= Beginning of Section =
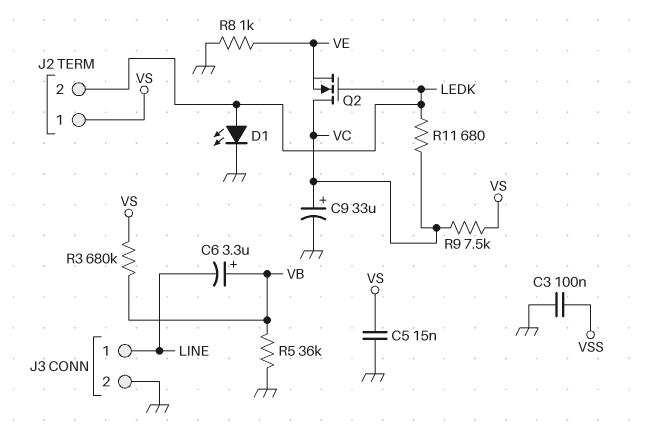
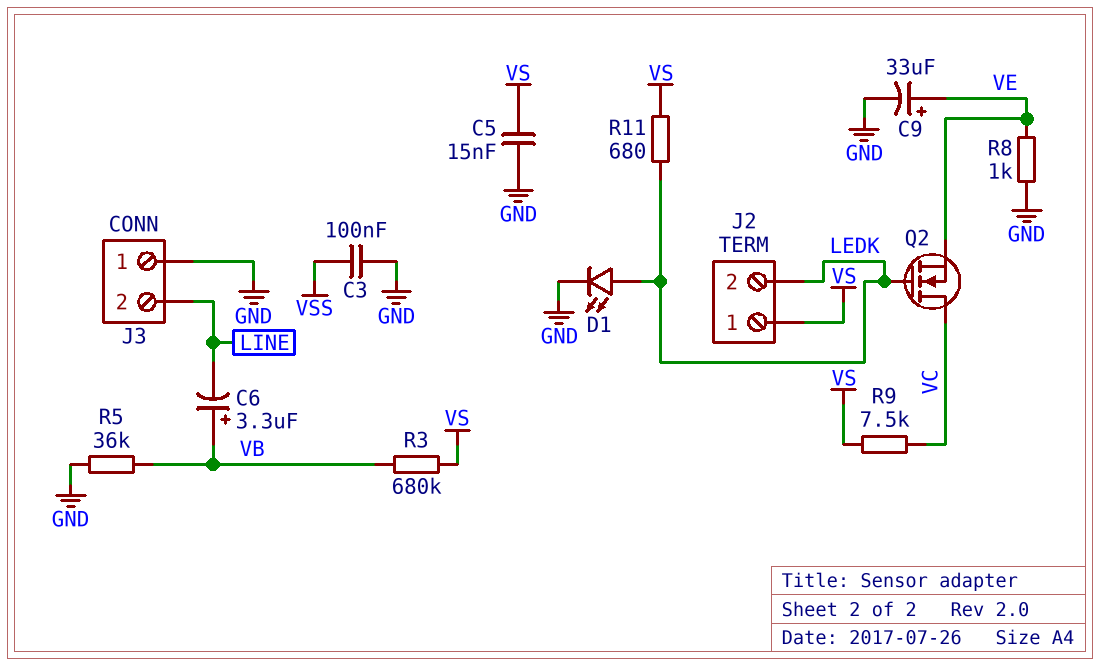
C9: 33uF (plus VC, minus GND) -> 33uF (plus VE, minus GND)
J3 pin 1: LINE -> GND
J3 pin 2: GND -> LINE
R11: 680 (LEDK, VC) -> 680 (LEDK, VS)

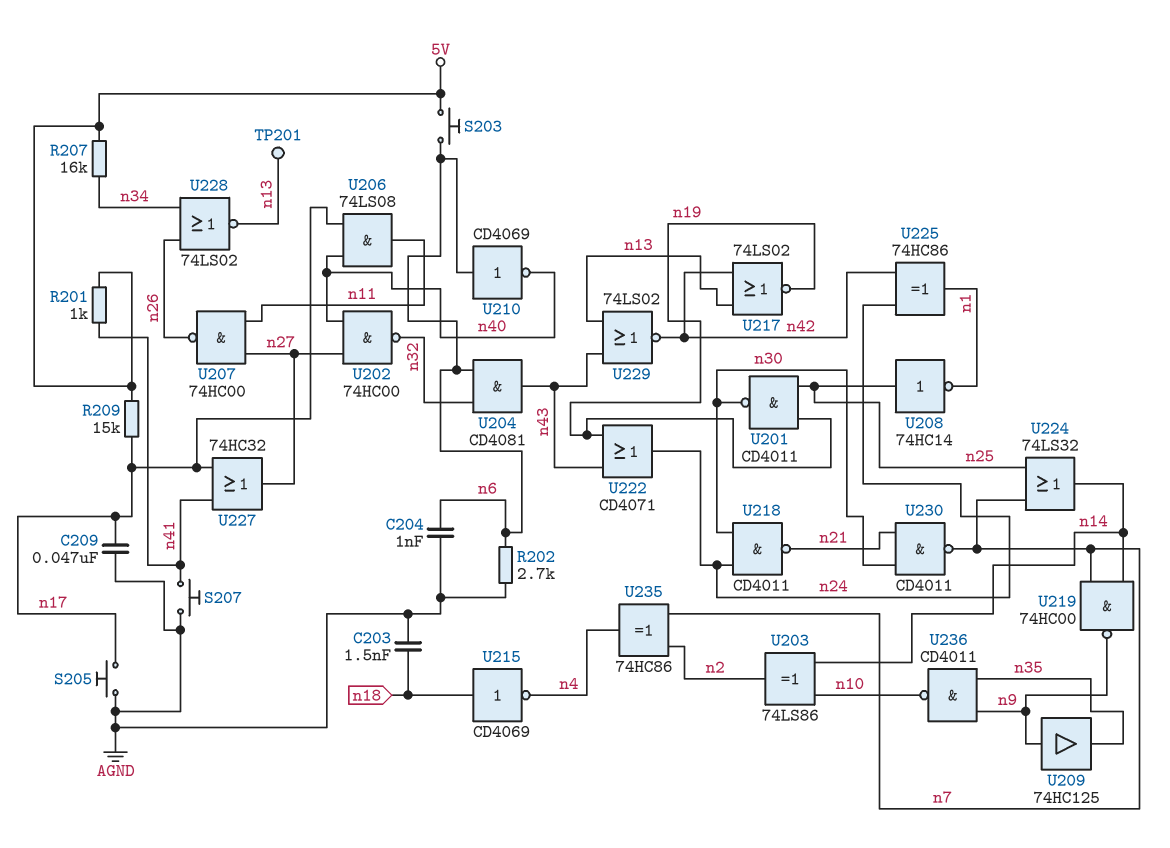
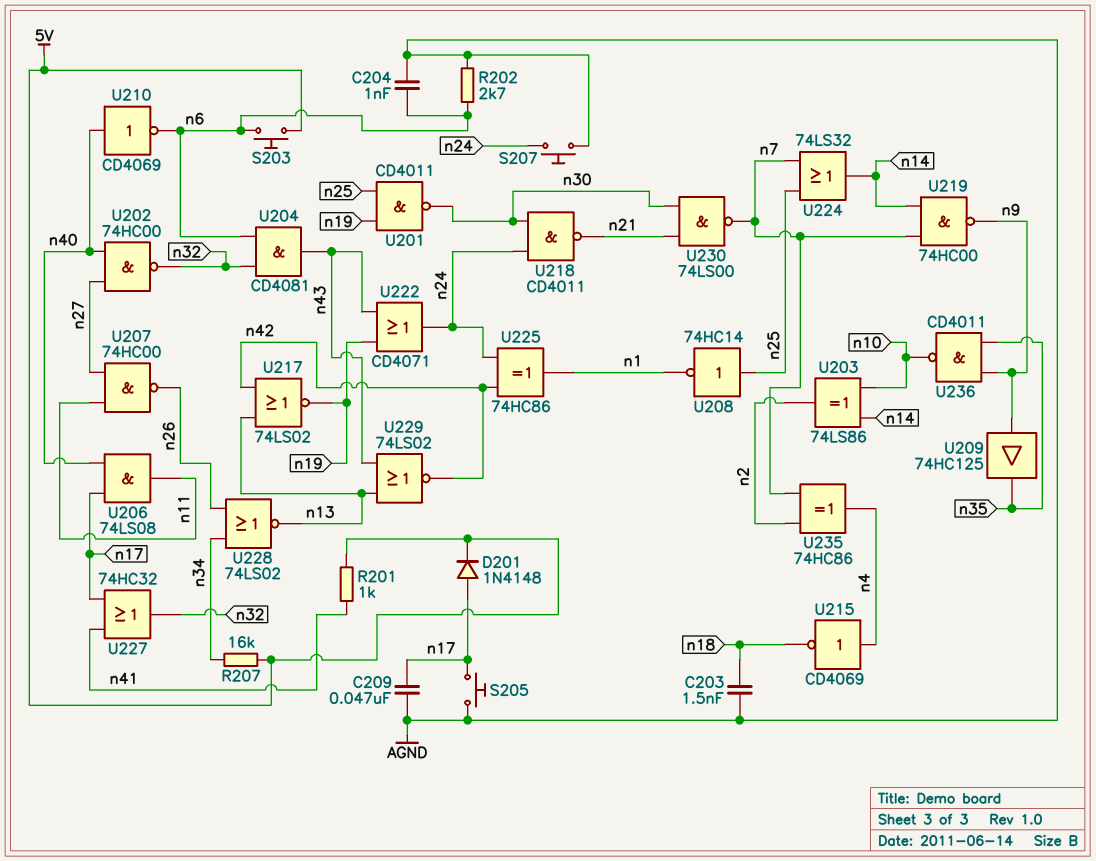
D201: none -> diode 1N4148 (A n17, K 5V)
R209: 15k (5V, n17) -> none
S207: button (AGND, n41) -> button (AGND, n24)
TP201: test point (n13) -> none
U210: NOT CD4069 (in n6, out n40) -> NOT CD4069 (in n40, out n6)
U215: NOT CD4069 (in n18, out n4) -> NOT CD4069 (in n4, out n18)
U227: OR 74HC32 (in n17, in n41, out n27) -> OR 74HC32 (in n17, in n41, out n32)
U230: NAND CD4011 (in n21, in n30, out n7) -> NAND 74LS00 (in n21, in n30, out n7)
= End of Section =
__TASK STATEMENT__
Only the number should be given: how many lines in the data contain the string "none".

__THE COMPLETED TASK__
3